## YOUR TASK
Retype the entries exactly, keeping every line intact.
** EXTRACTED DATA follows **
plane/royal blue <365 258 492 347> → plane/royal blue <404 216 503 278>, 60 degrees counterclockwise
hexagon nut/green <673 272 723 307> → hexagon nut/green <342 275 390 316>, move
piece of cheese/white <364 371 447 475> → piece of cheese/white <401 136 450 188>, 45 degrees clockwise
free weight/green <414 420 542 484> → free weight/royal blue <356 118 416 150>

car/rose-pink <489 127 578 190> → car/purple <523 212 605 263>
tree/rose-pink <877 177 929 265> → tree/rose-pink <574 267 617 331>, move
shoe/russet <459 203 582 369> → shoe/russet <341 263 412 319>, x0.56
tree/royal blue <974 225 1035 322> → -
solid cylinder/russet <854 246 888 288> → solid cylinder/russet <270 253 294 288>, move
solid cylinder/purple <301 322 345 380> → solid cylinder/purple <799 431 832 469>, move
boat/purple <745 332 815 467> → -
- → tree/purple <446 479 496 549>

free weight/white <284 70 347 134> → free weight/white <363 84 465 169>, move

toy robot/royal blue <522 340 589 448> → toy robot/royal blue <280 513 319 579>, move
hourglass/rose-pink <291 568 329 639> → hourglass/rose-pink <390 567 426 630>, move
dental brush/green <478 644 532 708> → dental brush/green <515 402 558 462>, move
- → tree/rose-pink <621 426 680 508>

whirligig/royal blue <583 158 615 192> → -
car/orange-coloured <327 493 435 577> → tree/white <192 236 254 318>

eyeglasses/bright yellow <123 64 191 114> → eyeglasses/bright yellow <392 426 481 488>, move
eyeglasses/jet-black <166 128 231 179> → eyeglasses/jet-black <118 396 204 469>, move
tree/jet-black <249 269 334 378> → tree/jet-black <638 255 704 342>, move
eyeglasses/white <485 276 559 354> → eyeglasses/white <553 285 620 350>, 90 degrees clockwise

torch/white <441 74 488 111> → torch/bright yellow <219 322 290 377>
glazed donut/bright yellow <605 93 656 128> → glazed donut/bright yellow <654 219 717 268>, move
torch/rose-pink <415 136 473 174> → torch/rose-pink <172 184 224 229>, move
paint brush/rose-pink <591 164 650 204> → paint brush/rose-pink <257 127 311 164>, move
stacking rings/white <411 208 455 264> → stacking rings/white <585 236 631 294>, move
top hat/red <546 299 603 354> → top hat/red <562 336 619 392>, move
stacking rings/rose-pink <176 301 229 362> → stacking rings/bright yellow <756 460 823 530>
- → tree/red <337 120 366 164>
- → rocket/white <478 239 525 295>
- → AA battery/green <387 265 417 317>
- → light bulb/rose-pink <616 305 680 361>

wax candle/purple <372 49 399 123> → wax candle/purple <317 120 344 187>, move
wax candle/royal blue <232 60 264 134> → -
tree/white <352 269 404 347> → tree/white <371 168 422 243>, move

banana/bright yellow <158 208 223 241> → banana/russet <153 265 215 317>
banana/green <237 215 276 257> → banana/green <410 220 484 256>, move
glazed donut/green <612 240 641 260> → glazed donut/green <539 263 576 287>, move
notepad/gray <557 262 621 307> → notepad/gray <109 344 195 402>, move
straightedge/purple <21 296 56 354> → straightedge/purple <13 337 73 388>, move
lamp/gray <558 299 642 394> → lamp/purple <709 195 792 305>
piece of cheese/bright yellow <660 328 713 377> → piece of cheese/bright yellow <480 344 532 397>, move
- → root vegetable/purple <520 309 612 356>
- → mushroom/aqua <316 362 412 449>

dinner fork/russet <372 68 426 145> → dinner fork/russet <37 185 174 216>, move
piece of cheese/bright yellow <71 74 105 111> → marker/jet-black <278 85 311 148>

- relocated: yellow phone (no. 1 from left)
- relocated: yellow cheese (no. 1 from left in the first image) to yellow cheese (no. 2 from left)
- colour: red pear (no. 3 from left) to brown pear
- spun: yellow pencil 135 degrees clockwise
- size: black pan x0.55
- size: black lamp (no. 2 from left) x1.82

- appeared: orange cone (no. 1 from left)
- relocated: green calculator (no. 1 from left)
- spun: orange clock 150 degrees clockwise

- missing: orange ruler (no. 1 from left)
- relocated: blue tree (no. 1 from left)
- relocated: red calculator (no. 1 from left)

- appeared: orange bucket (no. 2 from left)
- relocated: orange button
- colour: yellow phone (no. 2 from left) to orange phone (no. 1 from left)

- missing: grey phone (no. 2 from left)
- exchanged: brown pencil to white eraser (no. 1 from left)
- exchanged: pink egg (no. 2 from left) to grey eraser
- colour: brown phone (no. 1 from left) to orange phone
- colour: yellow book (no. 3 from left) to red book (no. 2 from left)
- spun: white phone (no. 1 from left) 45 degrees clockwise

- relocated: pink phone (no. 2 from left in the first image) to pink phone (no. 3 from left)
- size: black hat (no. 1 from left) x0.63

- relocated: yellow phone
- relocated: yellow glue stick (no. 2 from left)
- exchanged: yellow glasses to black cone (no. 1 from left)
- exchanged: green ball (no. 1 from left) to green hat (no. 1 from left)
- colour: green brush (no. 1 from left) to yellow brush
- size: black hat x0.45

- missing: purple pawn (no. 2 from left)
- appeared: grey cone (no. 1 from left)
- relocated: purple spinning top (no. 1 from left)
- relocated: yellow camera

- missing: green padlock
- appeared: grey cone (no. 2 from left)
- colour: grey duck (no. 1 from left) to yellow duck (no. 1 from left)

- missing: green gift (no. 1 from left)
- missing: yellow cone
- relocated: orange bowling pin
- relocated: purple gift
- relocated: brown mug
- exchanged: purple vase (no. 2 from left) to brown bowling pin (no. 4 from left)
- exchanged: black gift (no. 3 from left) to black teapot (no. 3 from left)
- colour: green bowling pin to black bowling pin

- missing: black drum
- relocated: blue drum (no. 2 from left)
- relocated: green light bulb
** End of EXTRACTED DATA **
## EXPECTED ANSWER
plane/royal blue <365 258 492 347> → plane/royal blue <404 216 503 278>, 60 degrees counterclockwise
hexagon nut/green <673 272 723 307> → hexagon nut/green <342 275 390 316>, move
piece of cheese/white <364 371 447 475> → piece of cheese/white <401 136 450 188>, 45 degrees clockwise
free weight/green <414 420 542 484> → free weight/royal blue <356 118 416 150>

car/rose-pink <489 127 578 190> → car/purple <523 212 605 263>
tree/rose-pink <877 177 929 265> → tree/rose-pink <574 267 617 331>, move
shoe/russet <459 203 582 369> → shoe/russet <341 263 412 319>, x0.56
tree/royal blue <974 225 1035 322> → -
solid cylinder/russet <854 246 888 288> → solid cylinder/russet <270 253 294 288>, move
solid cylinder/purple <301 322 345 380> → solid cylinder/purple <799 431 832 469>, move
boat/purple <745 332 815 467> → -
- → tree/purple <446 479 496 549>

free weight/white <284 70 347 134> → free weight/white <363 84 465 169>, move

toy robot/royal blue <522 340 589 448> → toy robot/royal blue <280 513 319 579>, move
hourglass/rose-pink <291 568 329 639> → hourglass/rose-pink <390 567 426 630>, move
dental brush/green <478 644 532 708> → dental brush/green <515 402 558 462>, move
- → tree/rose-pink <621 426 680 508>

whirligig/royal blue <583 158 615 192> → -
car/orange-coloured <327 493 435 577> → tree/white <192 236 254 318>

eyeglasses/bright yellow <123 64 191 114> → eyeglasses/bright yellow <392 426 481 488>, move
eyeglasses/jet-black <166 128 231 179> → eyeglasses/jet-black <118 396 204 469>, move
tree/jet-black <249 269 334 378> → tree/jet-black <638 255 704 342>, move
eyeglasses/white <485 276 559 354> → eyeglasses/white <553 285 620 350>, 90 degrees clockwise

torch/white <441 74 488 111> → torch/bright yellow <219 322 290 377>
glazed donut/bright yellow <605 93 656 128> → glazed donut/bright yellow <654 219 717 268>, move
torch/rose-pink <415 136 473 174> → torch/rose-pink <172 184 224 229>, move
paint brush/rose-pink <591 164 650 204> → paint brush/rose-pink <257 127 311 164>, move
stacking rings/white <411 208 455 264> → stacking rings/white <585 236 631 294>, move
top hat/red <546 299 603 354> → top hat/red <562 336 619 392>, move
stacking rings/rose-pink <176 301 229 362> → stacking rings/bright yellow <756 460 823 530>
- → tree/red <337 120 366 164>
- → rocket/white <478 239 525 295>
- → AA battery/green <387 265 417 317>
- → light bulb/rose-pink <616 305 680 361>

wax candle/purple <372 49 399 123> → wax candle/purple <317 120 344 187>, move
wax candle/royal blue <232 60 264 134> → -
tree/white <352 269 404 347> → tree/white <371 168 422 243>, move

banana/bright yellow <158 208 223 241> → banana/russet <153 265 215 317>
banana/green <237 215 276 257> → banana/green <410 220 484 256>, move
glazed donut/green <612 240 641 260> → glazed donut/green <539 263 576 287>, move
notepad/gray <557 262 621 307> → notepad/gray <109 344 195 402>, move
straightedge/purple <21 296 56 354> → straightedge/purple <13 337 73 388>, move
lamp/gray <558 299 642 394> → lamp/purple <709 195 792 305>
piece of cheese/bright yellow <660 328 713 377> → piece of cheese/bright yellow <480 344 532 397>, move
- → root vegetable/purple <520 309 612 356>
- → mushroom/aqua <316 362 412 449>

dinner fork/russet <372 68 426 145> → dinner fork/russet <37 185 174 216>, move
piece of cheese/bright yellow <71 74 105 111> → marker/jet-black <278 85 311 148>

- relocated: yellow phone (no. 1 from left)
- relocated: yellow cheese (no. 1 from left in the first image) to yellow cheese (no. 2 from left)
- colour: red pear (no. 3 from left) to brown pear
- spun: yellow pencil 135 degrees clockwise
- size: black pan x0.55
- size: black lamp (no. 2 from left) x1.82

- appeared: orange cone (no. 1 from left)
- relocated: green calculator (no. 1 from left)
- spun: orange clock 150 degrees clockwise

- missing: orange ruler (no. 1 from left)
- relocated: blue tree (no. 1 from left)
- relocated: red calculator (no. 1 from left)

- appeared: orange bucket (no. 2 from left)
- relocated: orange button
- colour: yellow phone (no. 2 from left) to orange phone (no. 1 from left)

- missing: grey phone (no. 2 from left)
- exchanged: brown pencil to white eraser (no. 1 from left)
- exchanged: pink egg (no. 2 from left) to grey eraser
- colour: brown phone (no. 1 from left) to orange phone
- colour: yellow book (no. 3 from left) to red book (no. 2 from left)
- spun: white phone (no. 1 from left) 45 degrees clockwise

- relocated: pink phone (no. 2 from left in the first image) to pink phone (no. 3 from left)
- size: black hat (no. 1 from left) x0.63

- relocated: yellow phone
- relocated: yellow glue stick (no. 2 from left)
- exchanged: yellow glasses to black cone (no. 1 from left)
- exchanged: green ball (no. 1 from left) to green hat (no. 1 from left)
- colour: green brush (no. 1 from left) to yellow brush
- size: black hat x0.45

- missing: purple pawn (no. 2 from left)
- appeared: grey cone (no. 1 from left)
- relocated: purple spinning top (no. 1 from left)
- relocated: yellow camera

- missing: green padlock
- appeared: grey cone (no. 2 from left)
- colour: grey duck (no. 1 from left) to yellow duck (no. 1 from left)

- missing: green gift (no. 1 from left)
- missing: yellow cone
- relocated: orange bowling pin
- relocated: purple gift
- relocated: brown mug
- exchanged: purple vase (no. 2 from left) to brown bowling pin (no. 4 from left)
- exchanged: black gift (no. 3 from left) to black teapot (no. 3 from left)
- colour: green bowling pin to black bowling pin

- missing: black drum
- relocated: blue drum (no. 2 from left)
- relocated: green light bulb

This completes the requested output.